What to do
Print, word for word, the line containing "(329, 256) = (374, 371): turquoise" and all lines beneath it to the end of the entries below. Pictures do not belong in the copy.
----- Exercise data
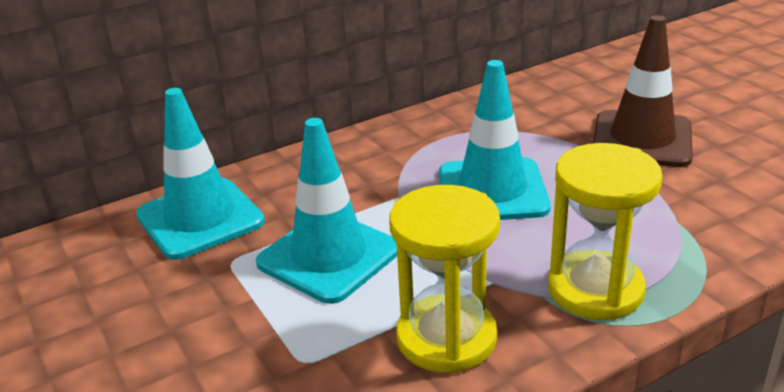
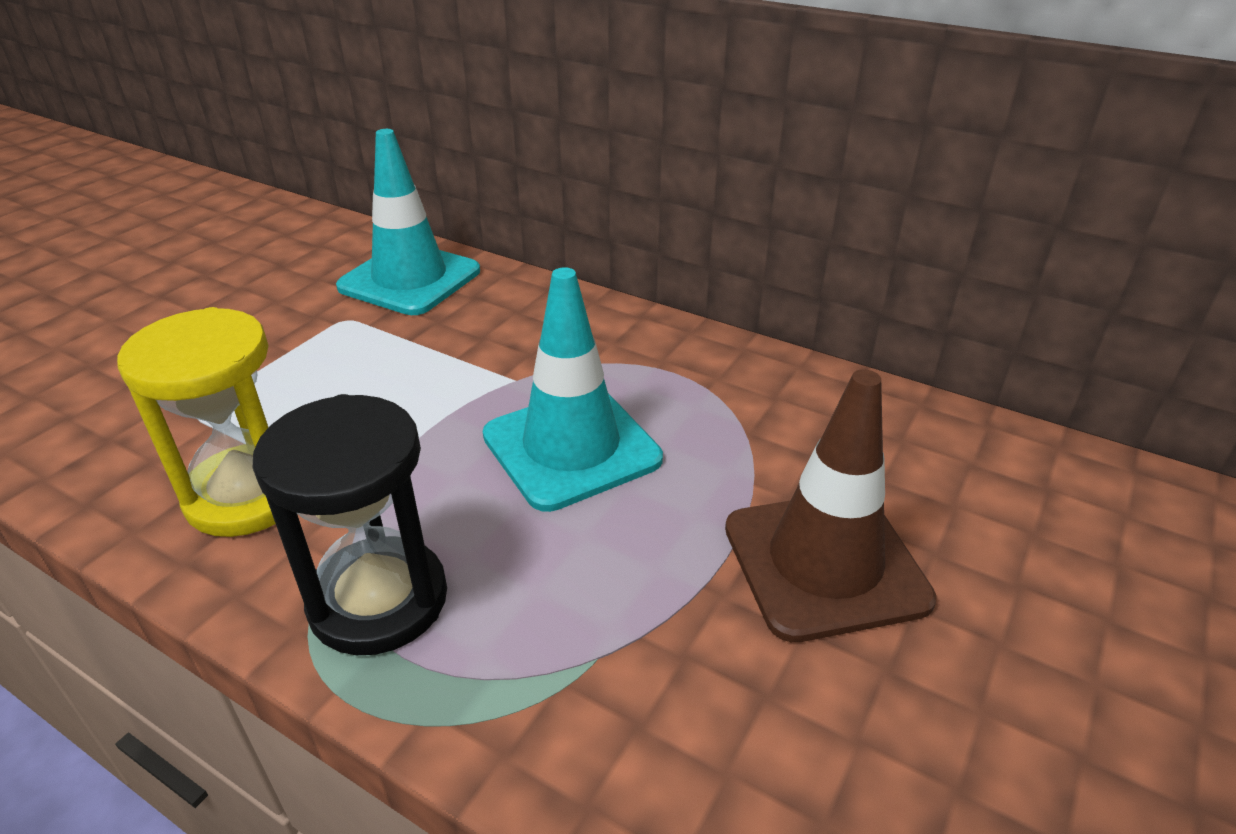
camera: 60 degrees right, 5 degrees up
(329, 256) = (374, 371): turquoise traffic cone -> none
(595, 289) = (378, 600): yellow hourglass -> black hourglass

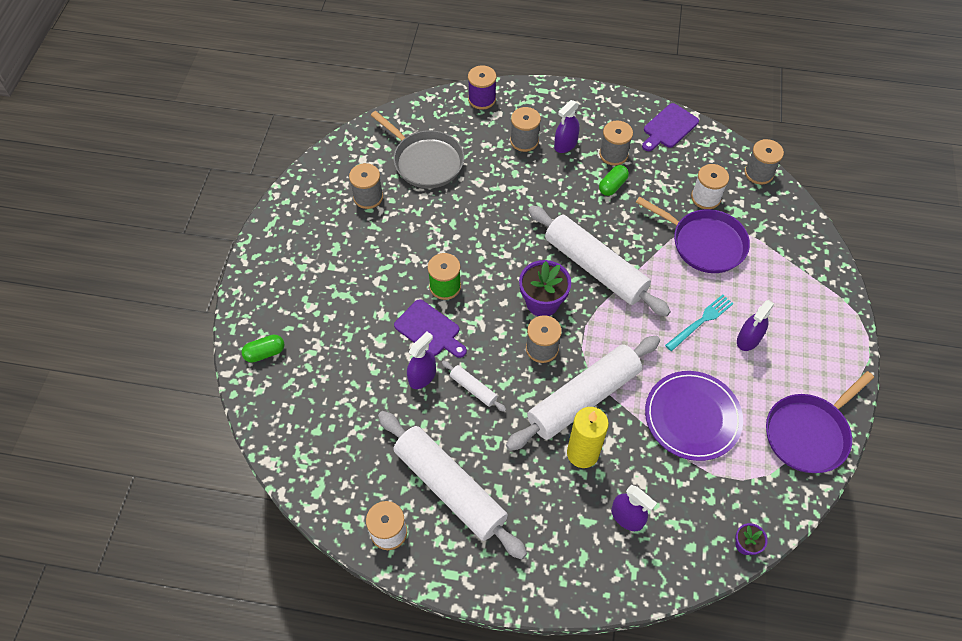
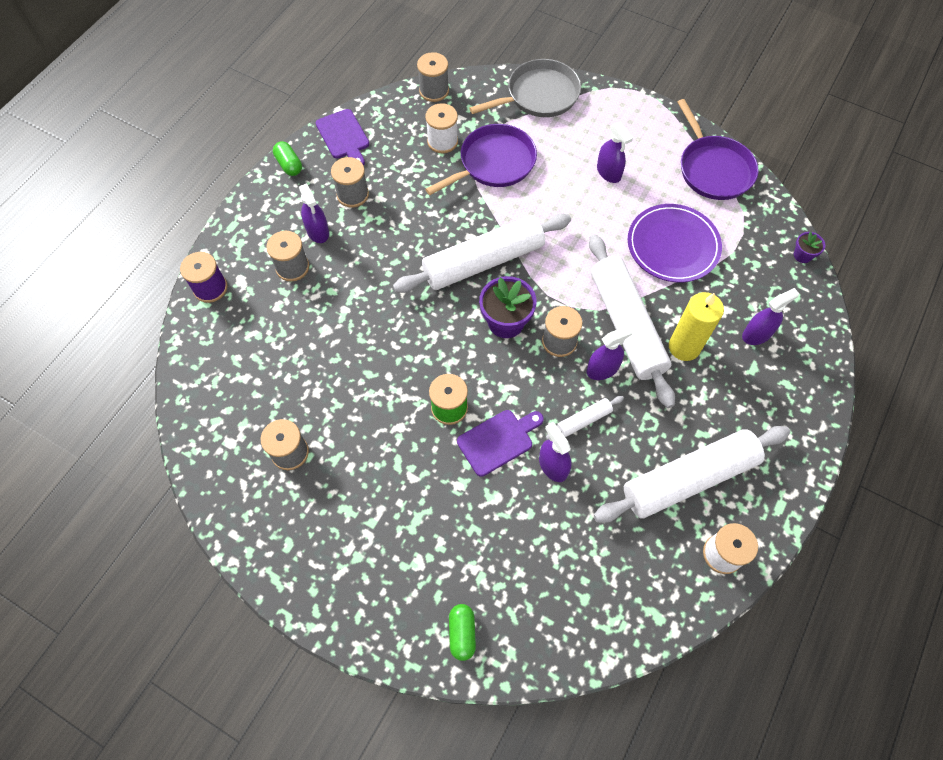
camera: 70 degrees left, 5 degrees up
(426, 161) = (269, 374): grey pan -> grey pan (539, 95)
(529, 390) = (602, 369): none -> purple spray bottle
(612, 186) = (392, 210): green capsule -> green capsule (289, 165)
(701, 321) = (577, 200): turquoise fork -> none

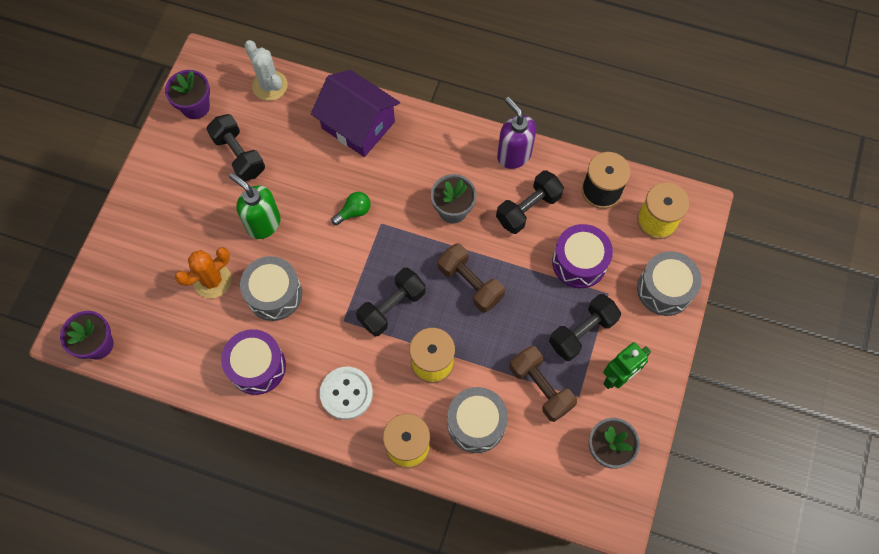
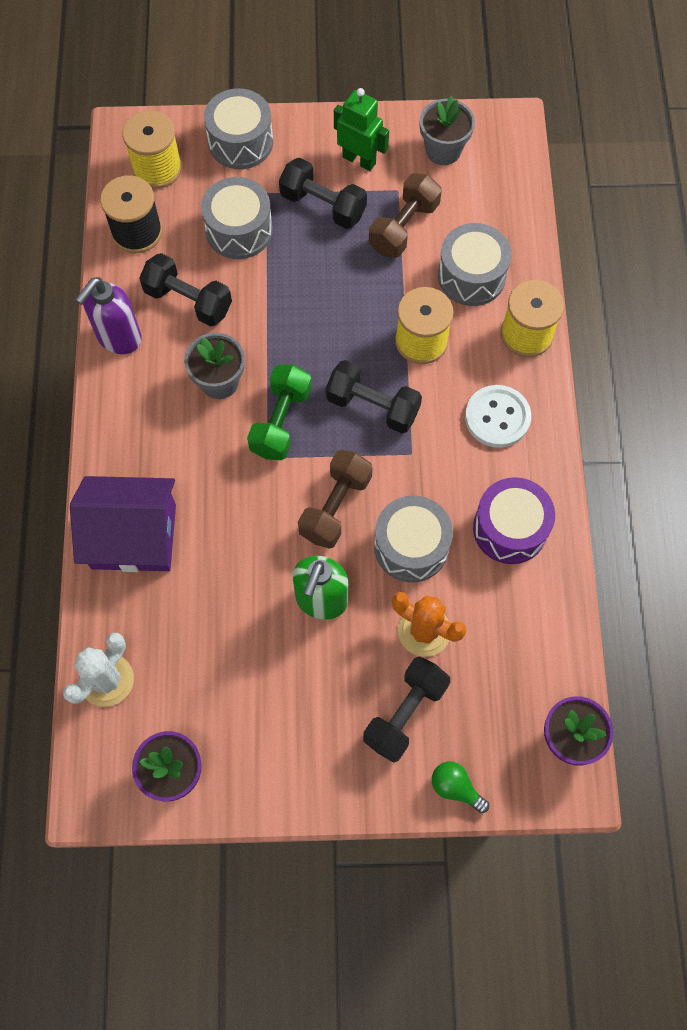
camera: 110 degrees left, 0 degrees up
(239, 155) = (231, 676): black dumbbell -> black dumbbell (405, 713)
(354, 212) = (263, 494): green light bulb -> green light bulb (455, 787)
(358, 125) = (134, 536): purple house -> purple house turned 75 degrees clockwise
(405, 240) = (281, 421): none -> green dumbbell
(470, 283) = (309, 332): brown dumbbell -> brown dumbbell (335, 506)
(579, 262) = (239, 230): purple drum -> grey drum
----------
Output for this exercise
(329, 256) = (374, 371): turquoise traffic cone -> none
(595, 289) = (378, 600): yellow hourglass -> black hourglass

camera: 70 degrees left, 5 degrees up
(426, 161) = (269, 374): grey pan -> grey pan (539, 95)
(529, 390) = (602, 369): none -> purple spray bottle
(612, 186) = (392, 210): green capsule -> green capsule (289, 165)
(701, 321) = (577, 200): turquoise fork -> none

camera: 110 degrees left, 0 degrees up
(239, 155) = (231, 676): black dumbbell -> black dumbbell (405, 713)
(354, 212) = (263, 494): green light bulb -> green light bulb (455, 787)
(358, 125) = (134, 536): purple house -> purple house turned 75 degrees clockwise
(405, 240) = (281, 421): none -> green dumbbell
(470, 283) = (309, 332): brown dumbbell -> brown dumbbell (335, 506)
(579, 262) = (239, 230): purple drum -> grey drum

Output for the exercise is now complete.